YOUR TASK
Go through the records below and set each one down exactly, leaving out any pictures.

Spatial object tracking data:
########################################
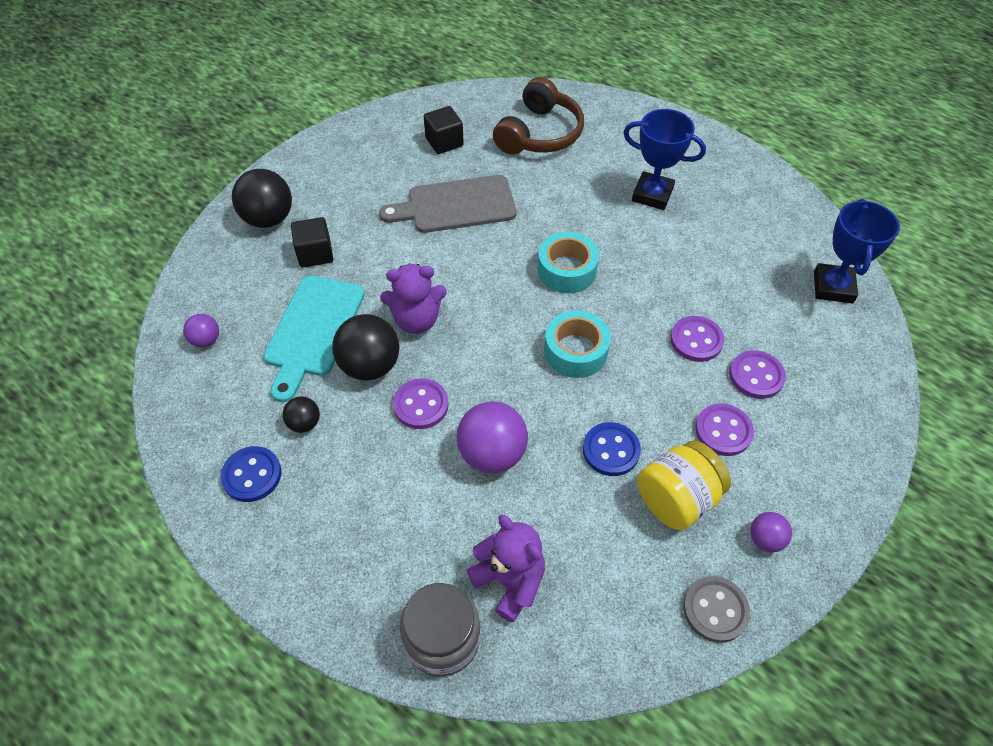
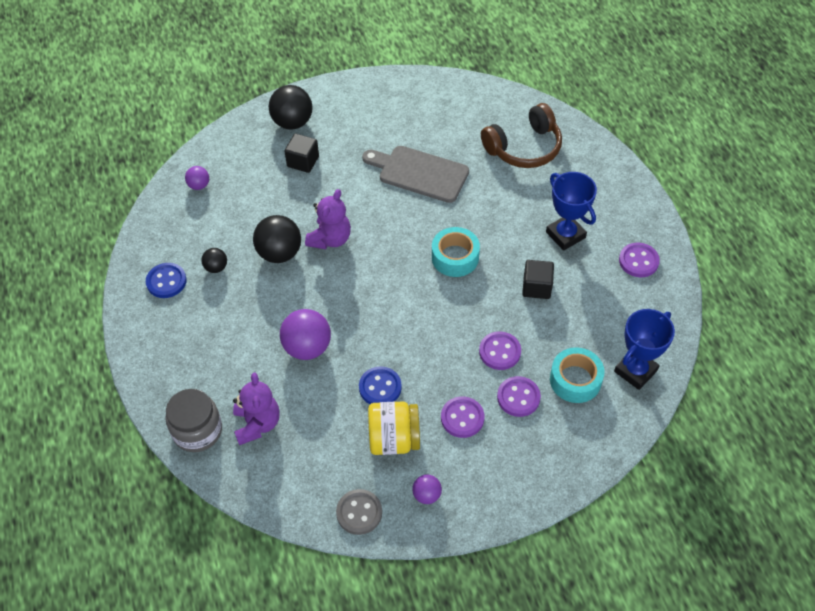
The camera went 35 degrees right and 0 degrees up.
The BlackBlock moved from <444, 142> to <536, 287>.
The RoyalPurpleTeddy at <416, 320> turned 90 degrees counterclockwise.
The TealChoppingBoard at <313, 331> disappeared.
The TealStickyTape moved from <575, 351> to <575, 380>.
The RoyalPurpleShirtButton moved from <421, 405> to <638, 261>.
########################################
ANSWER SECTION
The camera went 35 degrees right and 0 degrees up.
The BlackBlock moved from <444, 142> to <536, 287>.
The RoyalPurpleTeddy at <416, 320> turned 90 degrees counterclockwise.
The TealChoppingBoard at <313, 331> disappeared.
The TealStickyTape moved from <575, 351> to <575, 380>.
The RoyalPurpleShirtButton moved from <421, 405> to <638, 261>.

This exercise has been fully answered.